AIM OF THE TASK:
Nothing in the records may be left out or reworded; return them exactly.

GIVEN ENTRIES:
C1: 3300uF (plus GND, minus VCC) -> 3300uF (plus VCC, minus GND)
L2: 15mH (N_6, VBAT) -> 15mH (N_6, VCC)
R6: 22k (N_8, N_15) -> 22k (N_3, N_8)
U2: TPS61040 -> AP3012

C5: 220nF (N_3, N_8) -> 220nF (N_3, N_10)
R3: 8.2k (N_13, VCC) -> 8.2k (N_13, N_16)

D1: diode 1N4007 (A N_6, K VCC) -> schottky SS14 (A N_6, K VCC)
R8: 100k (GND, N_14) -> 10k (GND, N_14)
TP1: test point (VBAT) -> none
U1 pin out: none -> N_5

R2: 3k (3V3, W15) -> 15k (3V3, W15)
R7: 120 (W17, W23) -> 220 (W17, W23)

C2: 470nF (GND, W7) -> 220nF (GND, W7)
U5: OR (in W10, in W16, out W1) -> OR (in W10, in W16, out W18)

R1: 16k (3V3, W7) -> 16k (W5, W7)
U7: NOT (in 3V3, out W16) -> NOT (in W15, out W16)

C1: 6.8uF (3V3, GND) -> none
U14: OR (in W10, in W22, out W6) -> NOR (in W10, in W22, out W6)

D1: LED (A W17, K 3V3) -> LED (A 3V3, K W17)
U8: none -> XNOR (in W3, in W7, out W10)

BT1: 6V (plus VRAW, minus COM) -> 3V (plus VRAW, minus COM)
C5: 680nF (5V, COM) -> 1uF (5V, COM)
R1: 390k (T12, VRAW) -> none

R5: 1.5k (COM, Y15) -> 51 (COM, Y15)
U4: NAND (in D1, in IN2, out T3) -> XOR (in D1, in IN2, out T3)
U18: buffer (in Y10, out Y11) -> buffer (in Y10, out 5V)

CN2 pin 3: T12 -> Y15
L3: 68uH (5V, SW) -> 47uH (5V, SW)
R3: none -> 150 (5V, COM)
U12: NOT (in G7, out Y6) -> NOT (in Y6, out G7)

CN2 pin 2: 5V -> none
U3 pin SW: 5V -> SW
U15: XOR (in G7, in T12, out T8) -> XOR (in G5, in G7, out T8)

FINISHED TASK:
C1: 3300uF (plus GND, minus VCC) -> 3300uF (plus VCC, minus GND)
L2: 15mH (N_6, VBAT) -> 15mH (N_6, VCC)
R6: 22k (N_8, N_15) -> 22k (N_3, N_8)
U2: TPS61040 -> AP3012

C5: 220nF (N_3, N_8) -> 220nF (N_3, N_10)
R3: 8.2k (N_13, VCC) -> 8.2k (N_13, N_16)

D1: diode 1N4007 (A N_6, K VCC) -> schottky SS14 (A N_6, K VCC)
R8: 100k (GND, N_14) -> 10k (GND, N_14)
TP1: test point (VBAT) -> none
U1 pin out: none -> N_5

R2: 3k (3V3, W15) -> 15k (3V3, W15)
R7: 120 (W17, W23) -> 220 (W17, W23)

C2: 470nF (GND, W7) -> 220nF (GND, W7)
U5: OR (in W10, in W16, out W1) -> OR (in W10, in W16, out W18)

R1: 16k (3V3, W7) -> 16k (W5, W7)
U7: NOT (in 3V3, out W16) -> NOT (in W15, out W16)

C1: 6.8uF (3V3, GND) -> none
U14: OR (in W10, in W22, out W6) -> NOR (in W10, in W22, out W6)

D1: LED (A W17, K 3V3) -> LED (A 3V3, K W17)
U8: none -> XNOR (in W3, in W7, out W10)

BT1: 6V (plus VRAW, minus COM) -> 3V (plus VRAW, minus COM)
C5: 680nF (5V, COM) -> 1uF (5V, COM)
R1: 390k (T12, VRAW) -> none

R5: 1.5k (COM, Y15) -> 51 (COM, Y15)
U4: NAND (in D1, in IN2, out T3) -> XOR (in D1, in IN2, out T3)
U18: buffer (in Y10, out Y11) -> buffer (in Y10, out 5V)

CN2 pin 3: T12 -> Y15
L3: 68uH (5V, SW) -> 47uH (5V, SW)
R3: none -> 150 (5V, COM)
U12: NOT (in G7, out Y6) -> NOT (in Y6, out G7)

CN2 pin 2: 5V -> none
U3 pin SW: 5V -> SW
U15: XOR (in G7, in T12, out T8) -> XOR (in G5, in G7, out T8)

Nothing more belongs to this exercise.